Edit tracking data
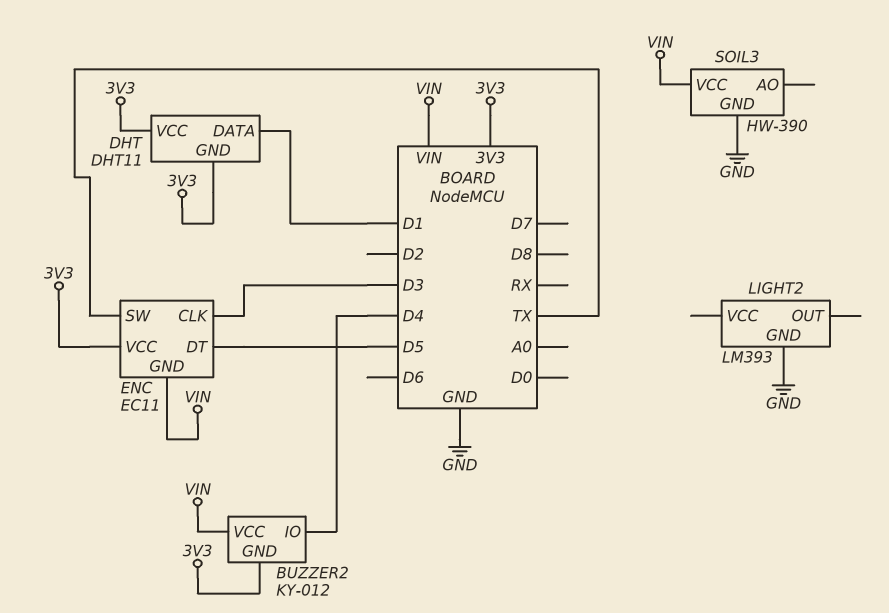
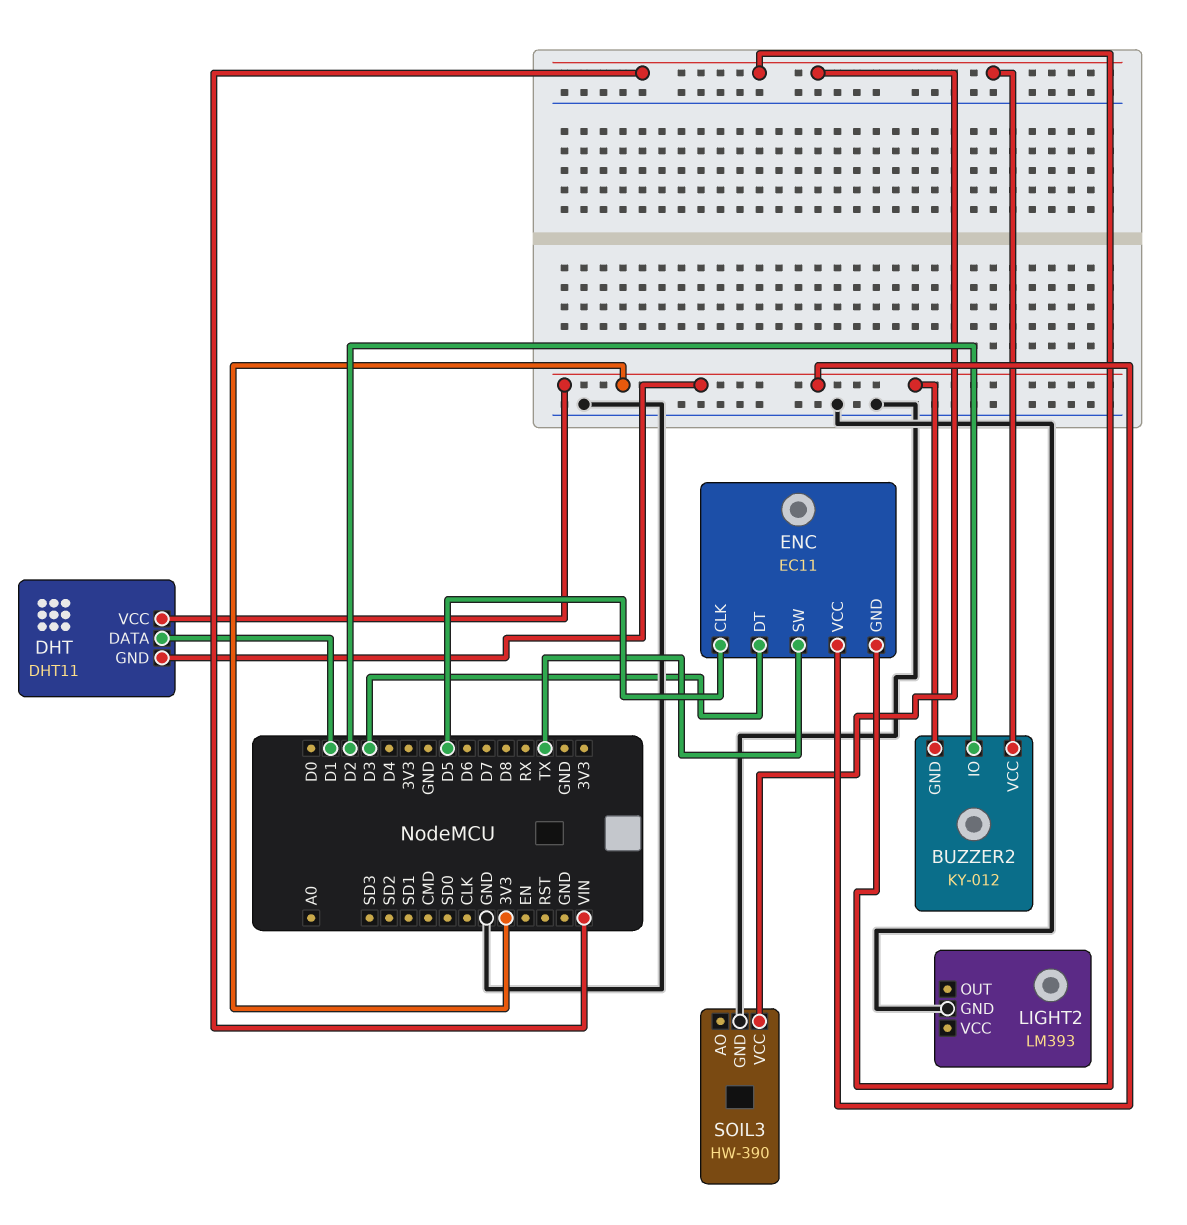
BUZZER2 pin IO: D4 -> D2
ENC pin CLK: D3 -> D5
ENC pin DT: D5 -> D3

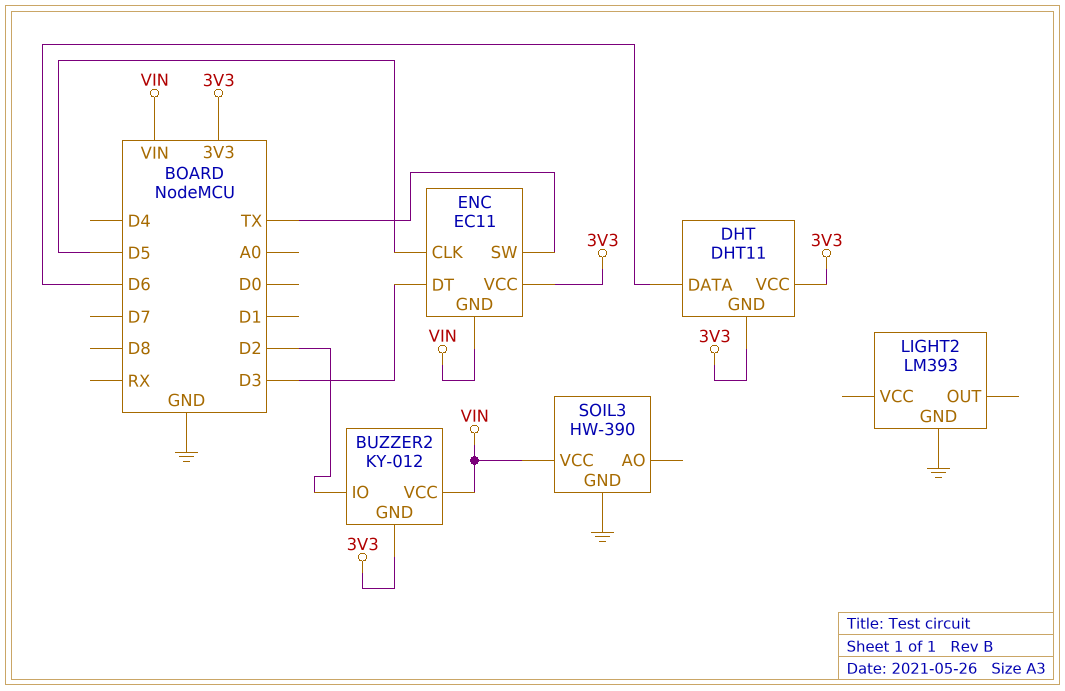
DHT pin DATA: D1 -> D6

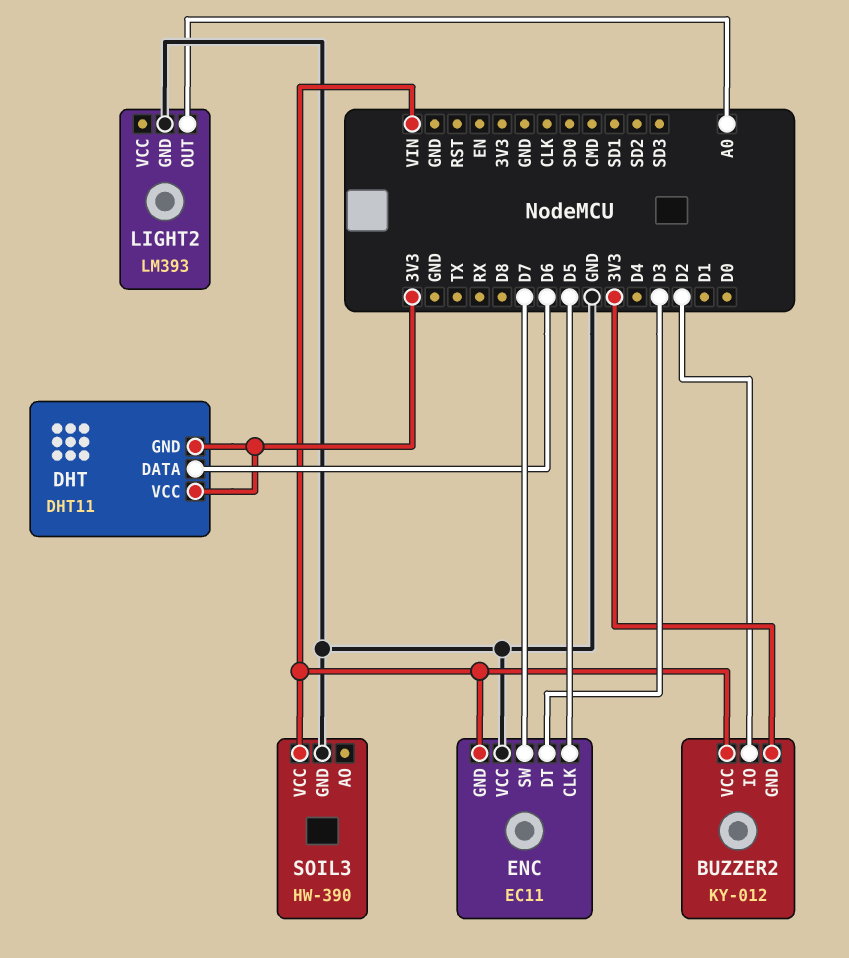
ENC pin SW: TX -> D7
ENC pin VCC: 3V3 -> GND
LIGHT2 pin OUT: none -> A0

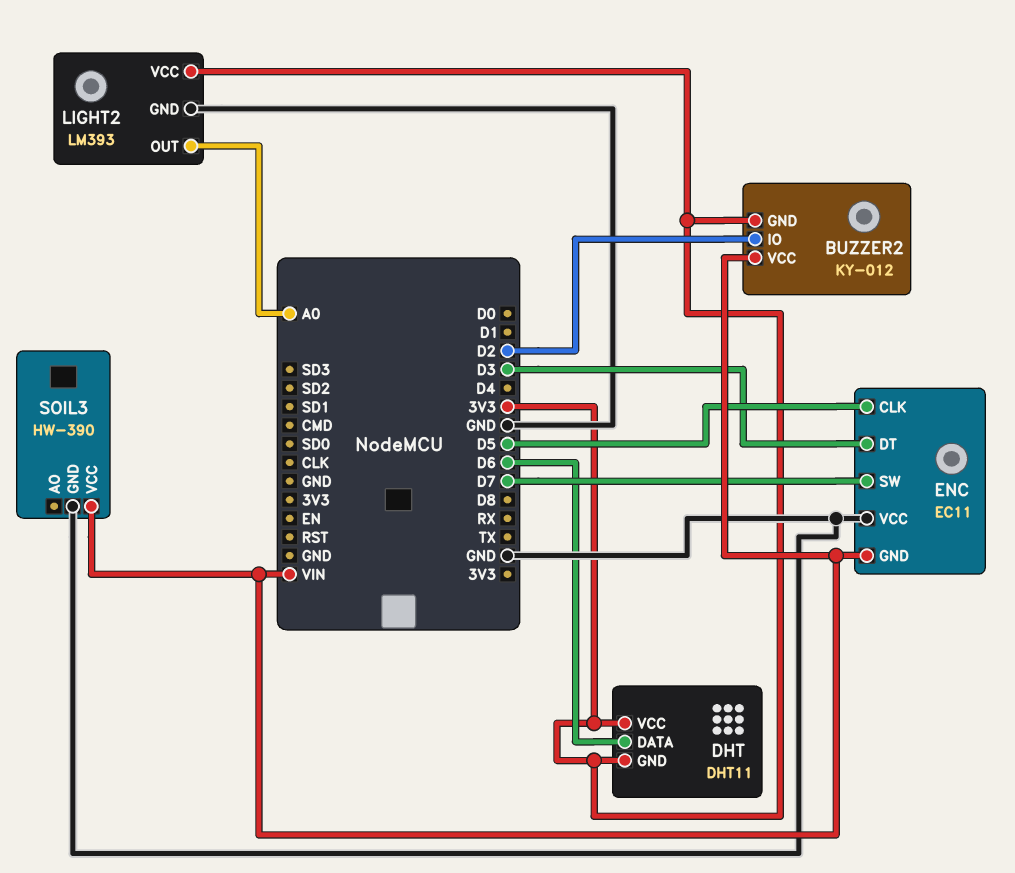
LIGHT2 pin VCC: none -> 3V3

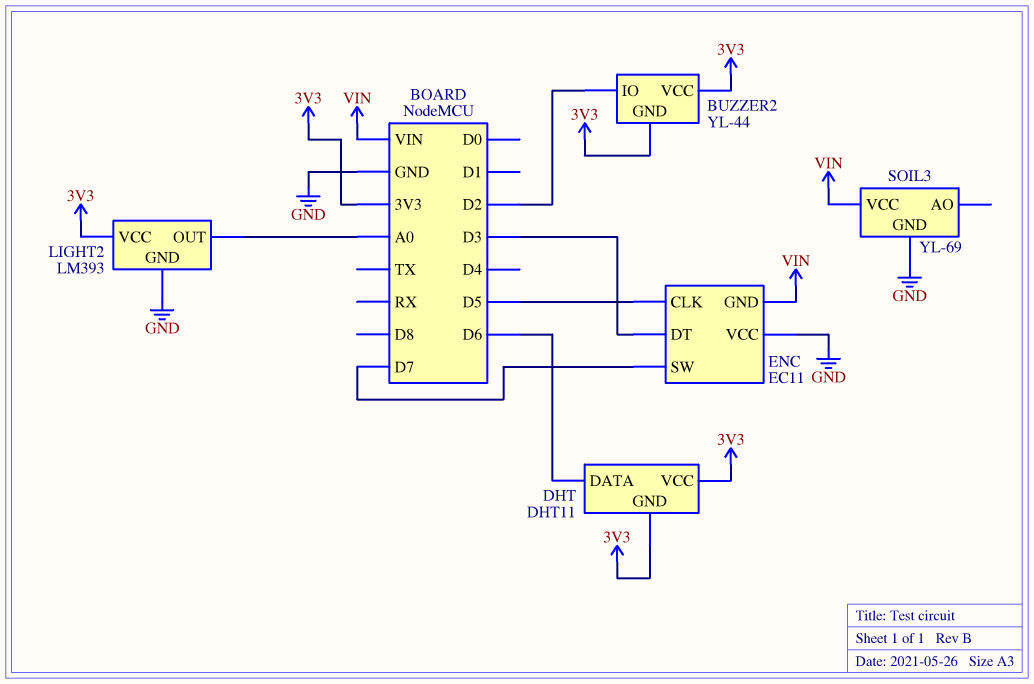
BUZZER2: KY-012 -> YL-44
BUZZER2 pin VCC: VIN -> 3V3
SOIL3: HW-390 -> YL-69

◆ Work task ◆
The response must match the data line for line, from its first line through the line with "BUZZER2 pin VCC: VIN -> 3V3", inclusive, and must leave out the pictures.

◆ Response ◆
BUZZER2 pin IO: D4 -> D2
ENC pin CLK: D3 -> D5
ENC pin DT: D5 -> D3

DHT pin DATA: D1 -> D6

ENC pin SW: TX -> D7
ENC pin VCC: 3V3 -> GND
LIGHT2 pin OUT: none -> A0

LIGHT2 pin VCC: none -> 3V3

BUZZER2: KY-012 -> YL-44
BUZZER2 pin VCC: VIN -> 3V3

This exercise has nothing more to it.